[Data listing — start]
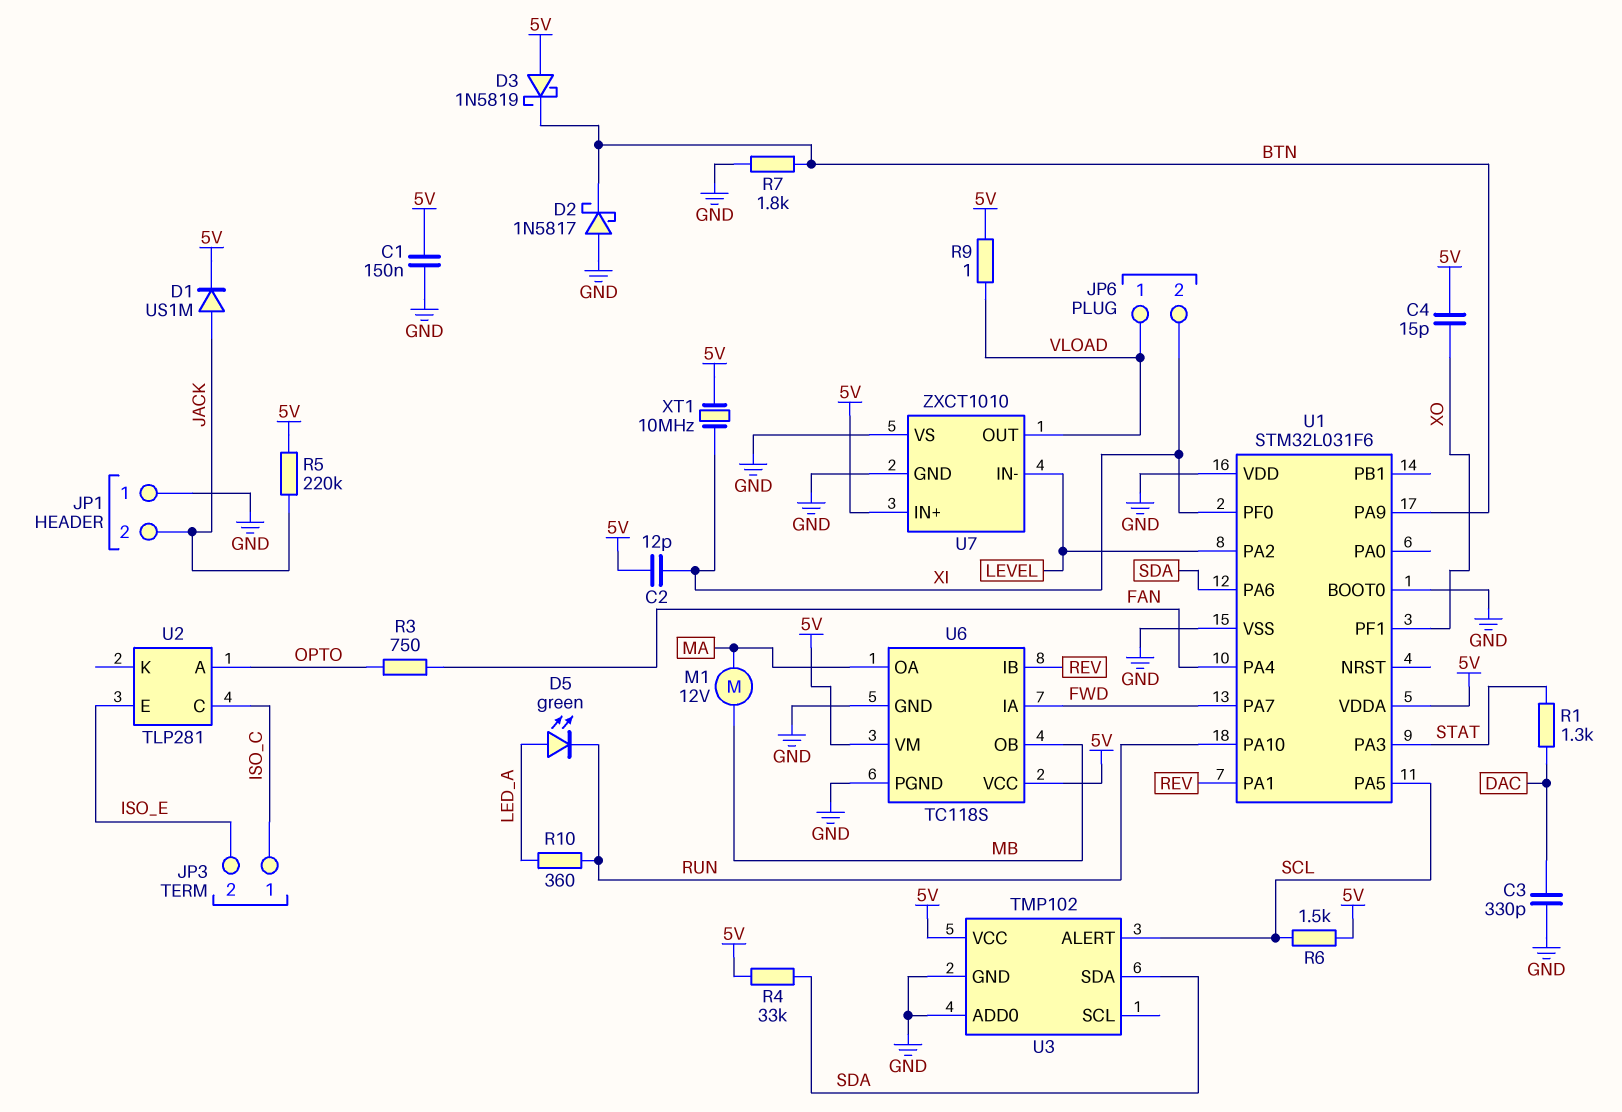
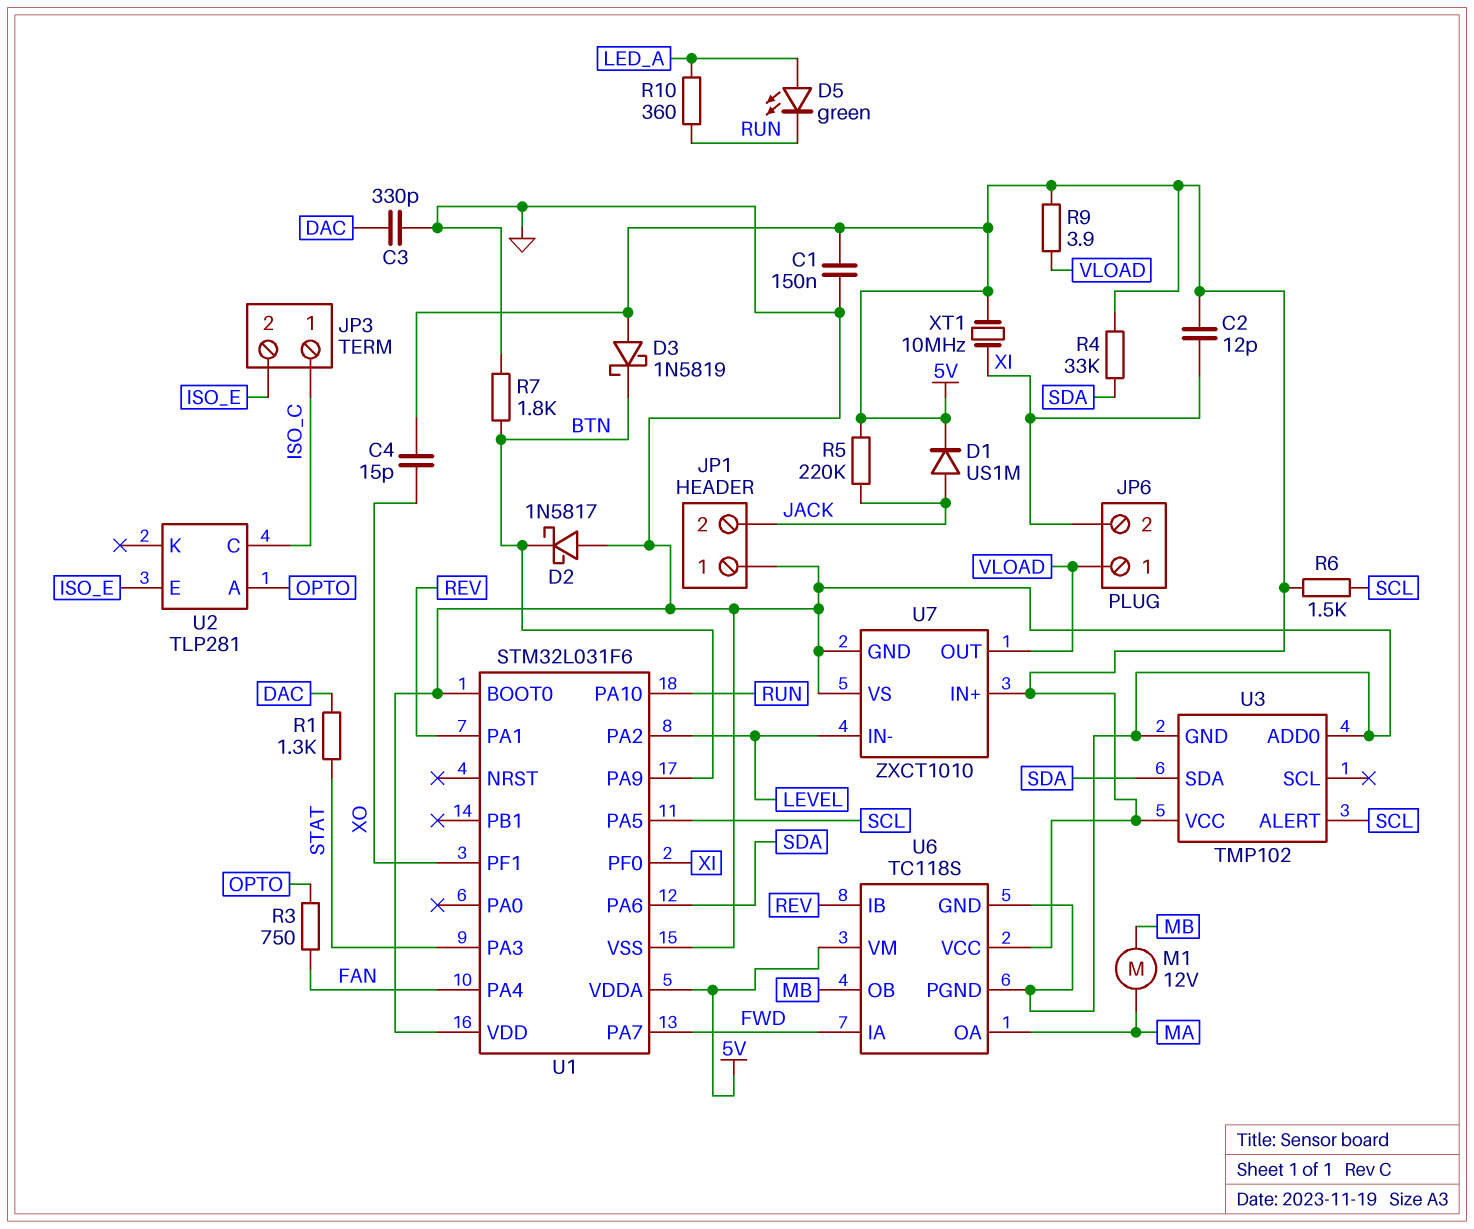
R9: 1 (5V, VLOAD) -> 3.9 (5V, VLOAD)

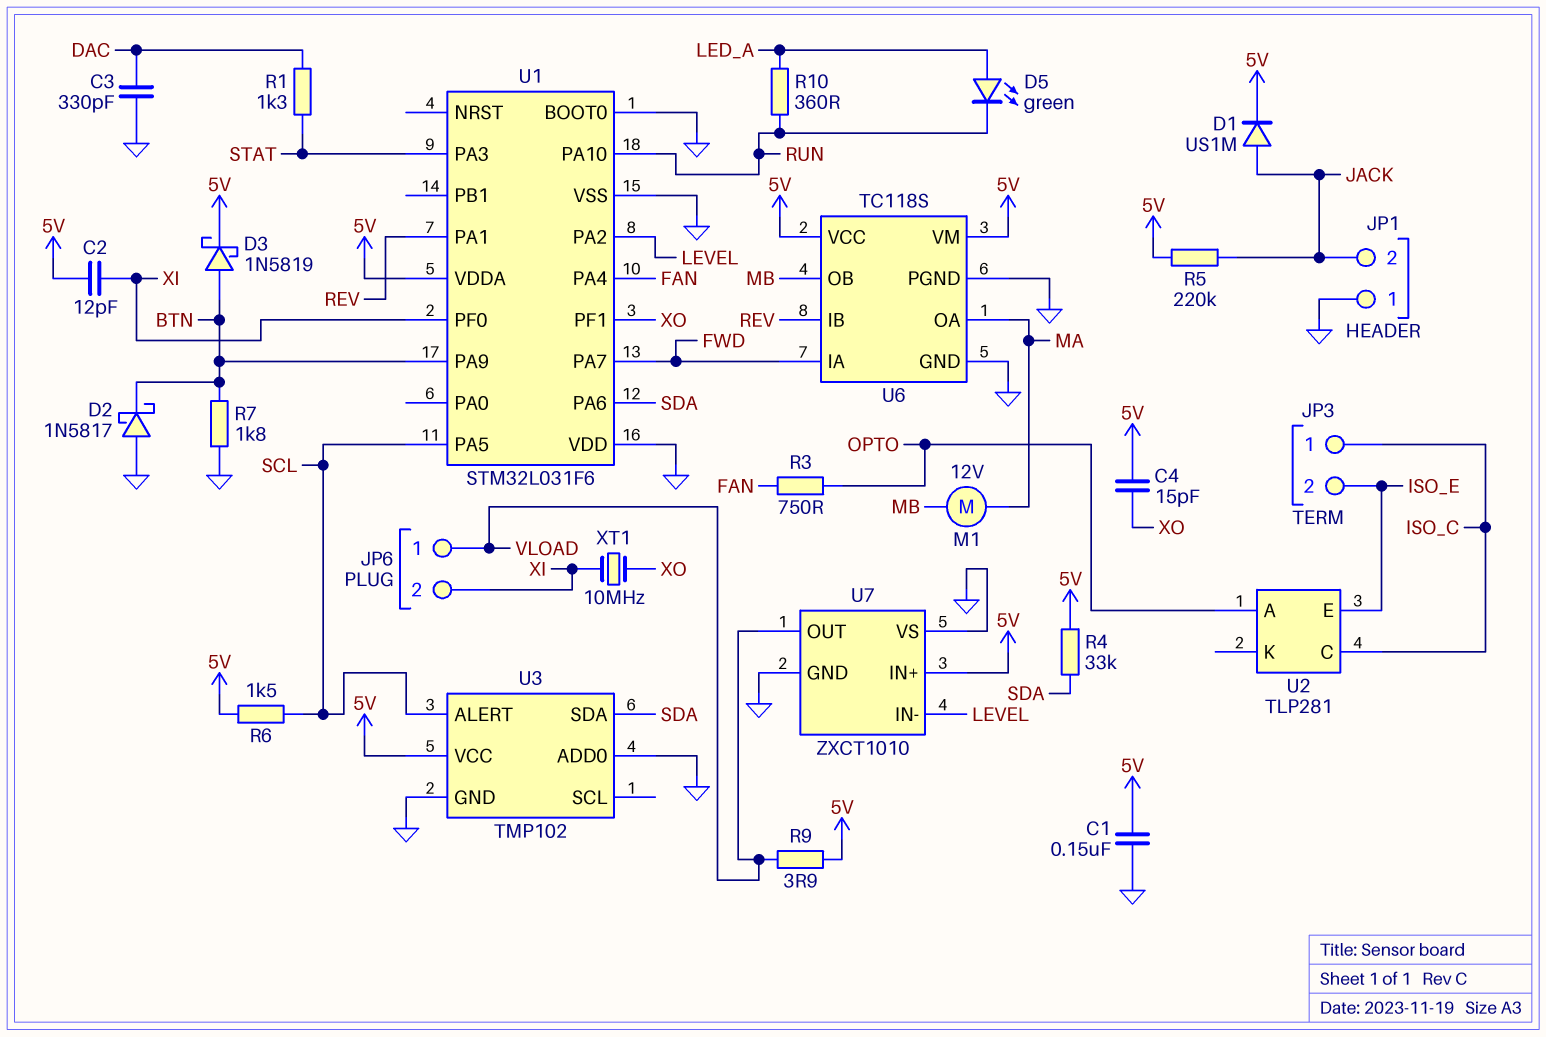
D3: schottky 1N5819 (A 5V, K BTN) -> schottky 1N5819 (A BTN, K 5V)
XT1: 10MHz (5V, XI) -> 10MHz (XI, XO)

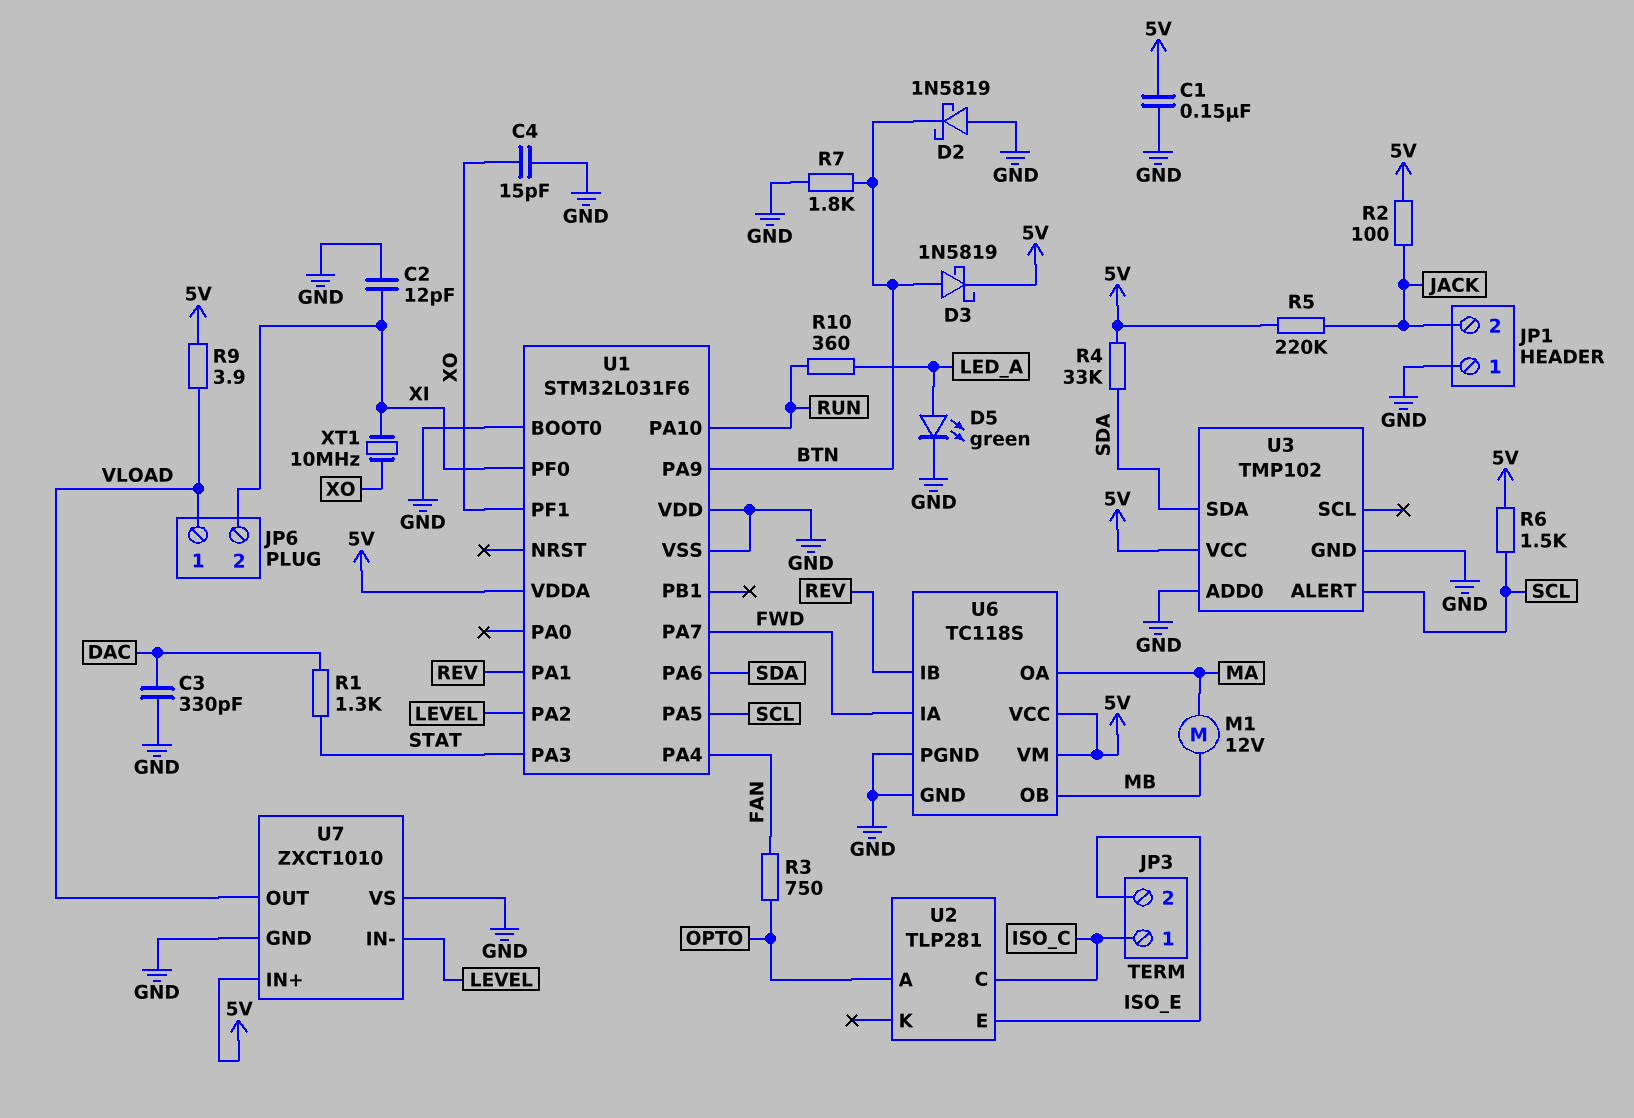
C2: 12pF (5V, XI) -> 12pF (GND, XI)
C4: 15pF (5V, XO) -> 15pF (GND, XO)
D1: diode US1M (A JACK, K 5V) -> none
D2: schottky 1N5817 (A GND, K BTN) -> schottky 1N5819 (A GND, K BTN)
D5: LED green (A LED_A, K RUN) -> LED green (A LED_A, K GND)
R2: none -> 100 (5V, JACK)

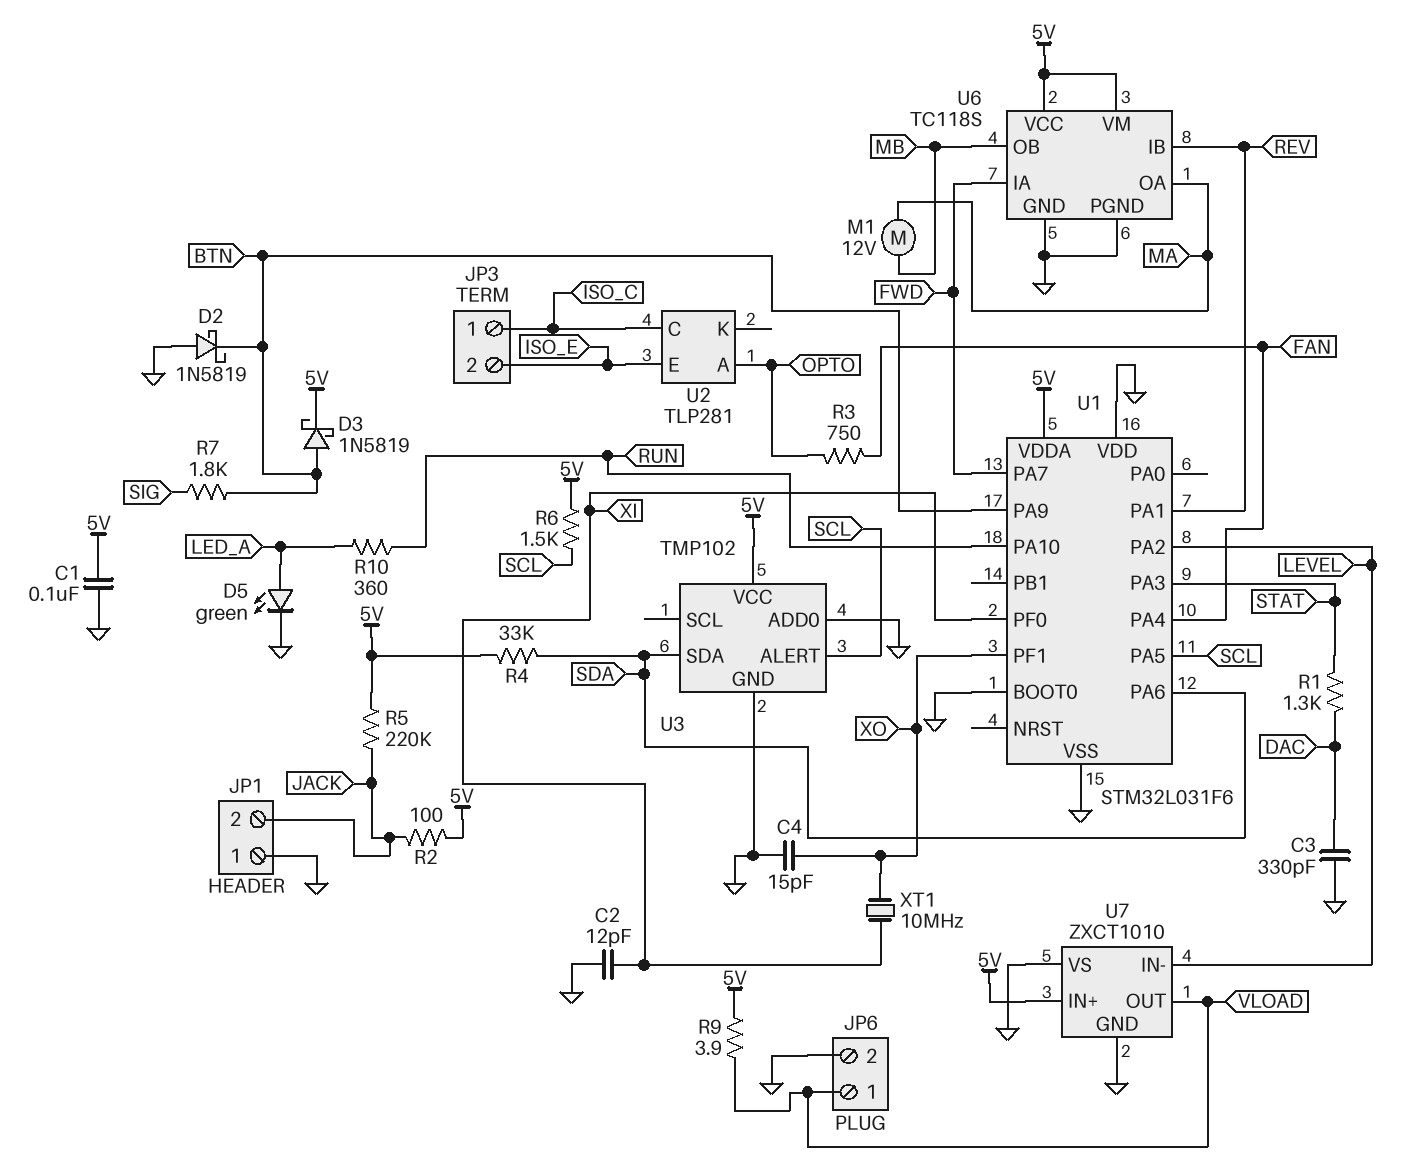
C1: 150nF (5V, GND) -> 100nF (5V, GND)
JP6 pin 2: XI -> GND
R7: 1.8k (BTN, GND) -> 1.8k (BTN, SIG)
[Data listing — finish]
**Brief**. Reproduce the lines from the line with "D3: schottky 1N5819" through the last line of the entries exactly, including both ends and excluding pictures.

**Response box**.
D3: schottky 1N5819 (A 5V, K BTN) -> schottky 1N5819 (A BTN, K 5V)
XT1: 10MHz (5V, XI) -> 10MHz (XI, XO)

C2: 12pF (5V, XI) -> 12pF (GND, XI)
C4: 15pF (5V, XO) -> 15pF (GND, XO)
D1: diode US1M (A JACK, K 5V) -> none
D2: schottky 1N5817 (A GND, K BTN) -> schottky 1N5819 (A GND, K BTN)
D5: LED green (A LED_A, K RUN) -> LED green (A LED_A, K GND)
R2: none -> 100 (5V, JACK)

C1: 150nF (5V, GND) -> 100nF (5V, GND)
JP6 pin 2: XI -> GND
R7: 1.8k (BTN, GND) -> 1.8k (BTN, SIG)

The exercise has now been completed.